▼
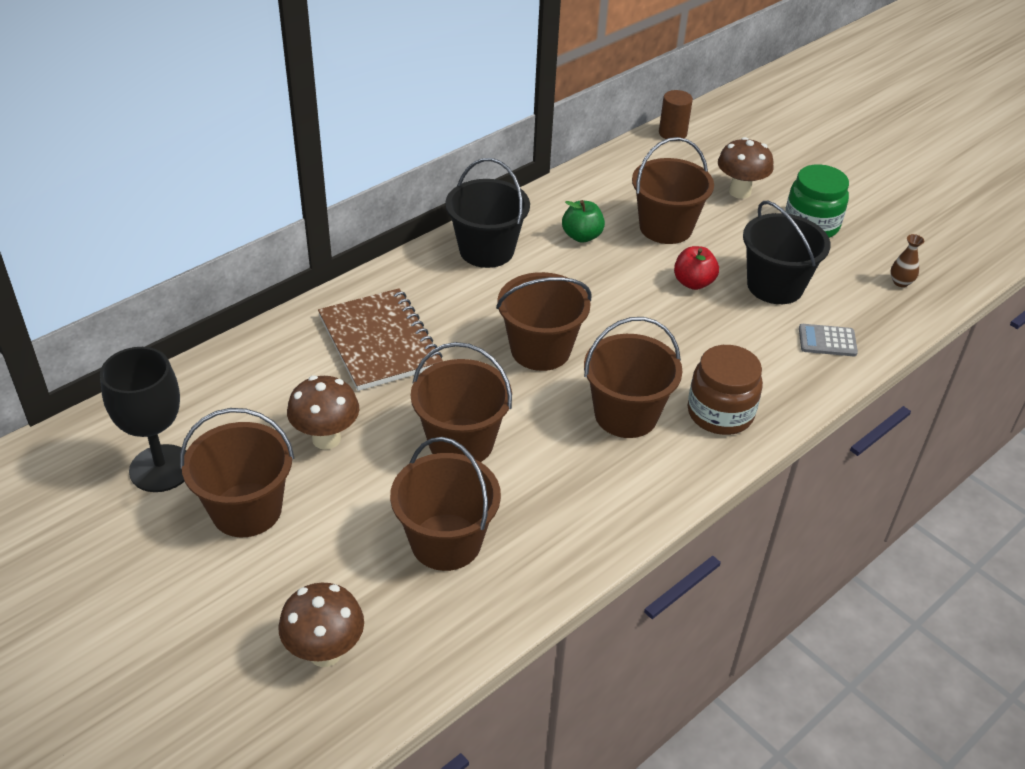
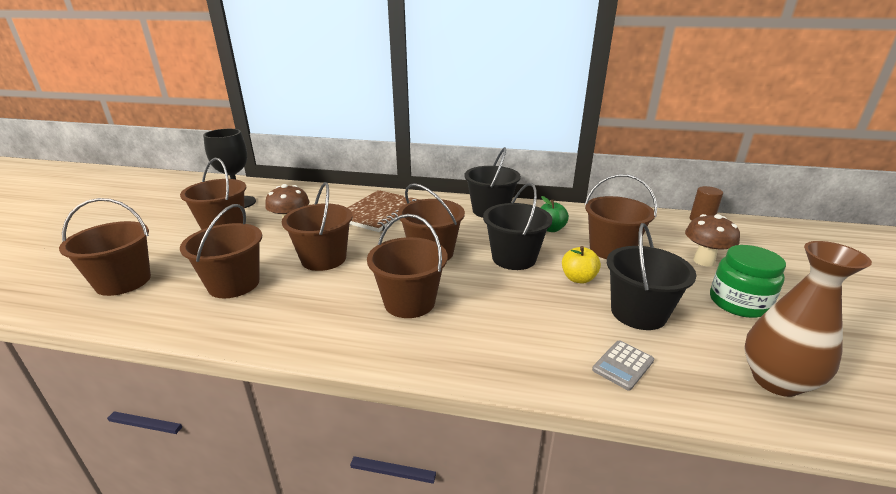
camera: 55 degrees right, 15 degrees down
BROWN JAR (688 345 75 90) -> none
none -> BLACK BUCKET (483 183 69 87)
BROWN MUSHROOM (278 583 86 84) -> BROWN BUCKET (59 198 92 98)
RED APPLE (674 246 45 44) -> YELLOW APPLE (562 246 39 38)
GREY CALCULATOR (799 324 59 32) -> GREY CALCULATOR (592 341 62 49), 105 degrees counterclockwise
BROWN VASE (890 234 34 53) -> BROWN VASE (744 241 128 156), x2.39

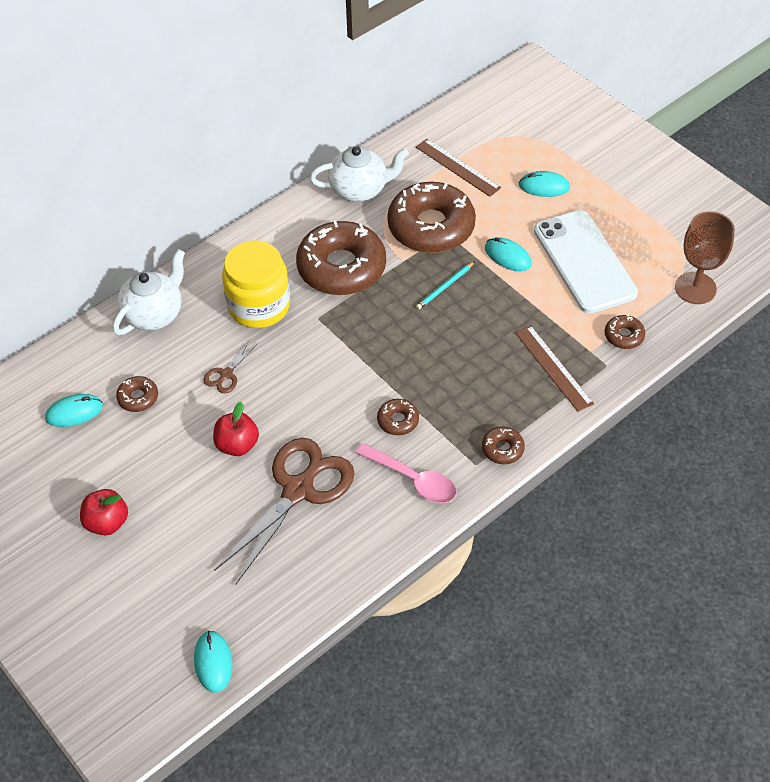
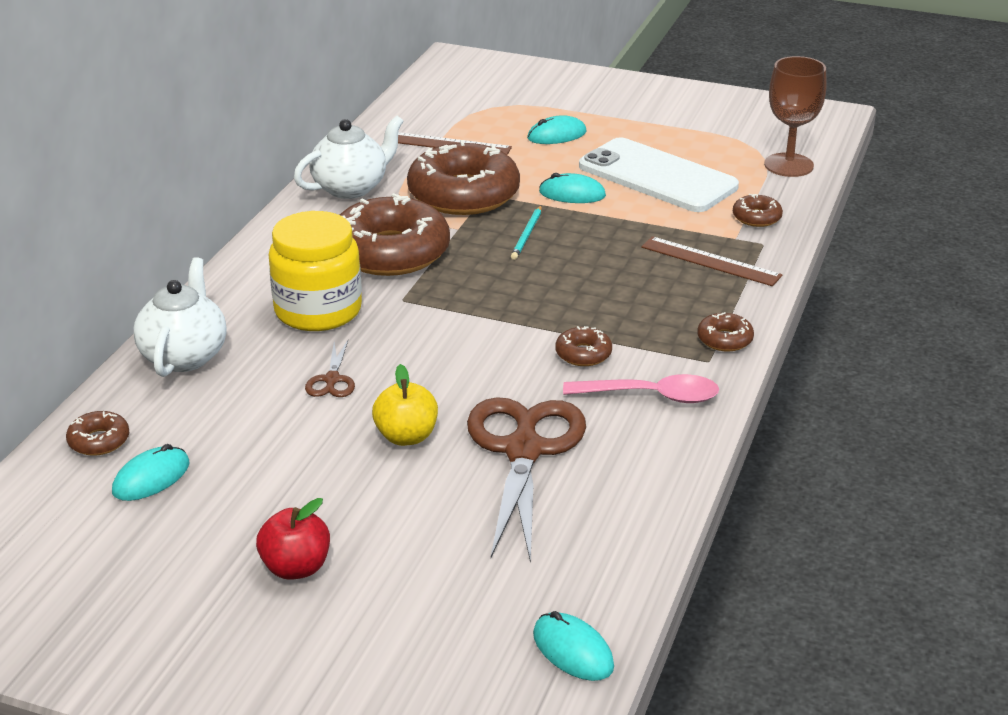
camera: 30 degrees left, 20 degrees down
BROWN DONUT (116 376 42 36) -> BROWN DONUT (66 411 63 45), relocated
RED APPLE (213 402 46 54) -> YELLOW APPLE (372 364 66 82)

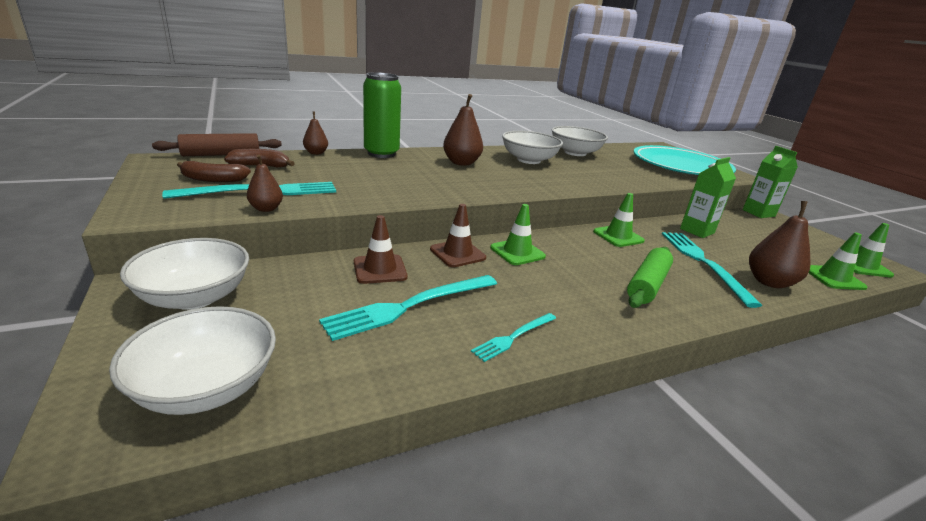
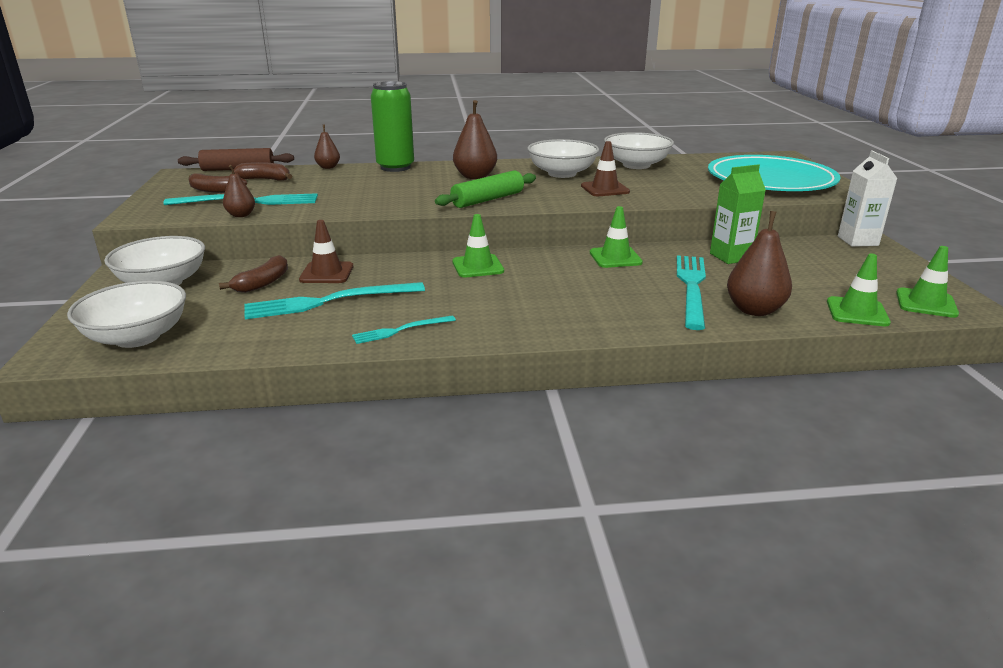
camera: 20 degrees right, 0 degrees up
none -> BROWN BANANA (219 255 69 38)
BROWN TRAFFIC CONE (430 204 56 63) -> BROWN TRAFFIC CONE (581 141 49 55), relocated
GREEN ROLLING PIN (627 247 46 61) -> GREEN ROLLING PIN (435 170 101 38), relocated
GREEN CARTON (742 146 56 72) -> WHITE CARTON (838 151 59 96)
▲
WHAT THIS TASK INVOLVES.
Transcribe the records above exactly, omitting every picture they contain.

SOLUTION TO THIS PROBLEM.
camera: 55 degrees right, 15 degrees down
BROWN JAR (688 345 75 90) -> none
none -> BLACK BUCKET (483 183 69 87)
BROWN MUSHROOM (278 583 86 84) -> BROWN BUCKET (59 198 92 98)
RED APPLE (674 246 45 44) -> YELLOW APPLE (562 246 39 38)
GREY CALCULATOR (799 324 59 32) -> GREY CALCULATOR (592 341 62 49), 105 degrees counterclockwise
BROWN VASE (890 234 34 53) -> BROWN VASE (744 241 128 156), x2.39

camera: 30 degrees left, 20 degrees down
BROWN DONUT (116 376 42 36) -> BROWN DONUT (66 411 63 45), relocated
RED APPLE (213 402 46 54) -> YELLOW APPLE (372 364 66 82)

camera: 20 degrees right, 0 degrees up
none -> BROWN BANANA (219 255 69 38)
BROWN TRAFFIC CONE (430 204 56 63) -> BROWN TRAFFIC CONE (581 141 49 55), relocated
GREEN ROLLING PIN (627 247 46 61) -> GREEN ROLLING PIN (435 170 101 38), relocated
GREEN CARTON (742 146 56 72) -> WHITE CARTON (838 151 59 96)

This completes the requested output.